Collect each line of the records containing the string "DRIVER".

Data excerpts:
==========
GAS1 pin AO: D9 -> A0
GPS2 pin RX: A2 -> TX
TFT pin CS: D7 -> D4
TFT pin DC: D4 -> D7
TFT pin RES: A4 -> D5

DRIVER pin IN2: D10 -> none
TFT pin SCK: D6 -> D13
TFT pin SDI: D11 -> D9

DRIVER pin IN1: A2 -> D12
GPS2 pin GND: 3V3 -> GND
==========
#### [Solution for this exercise]
DRIVER pin IN2: D10 -> none
DRIVER pin IN1: A2 -> D12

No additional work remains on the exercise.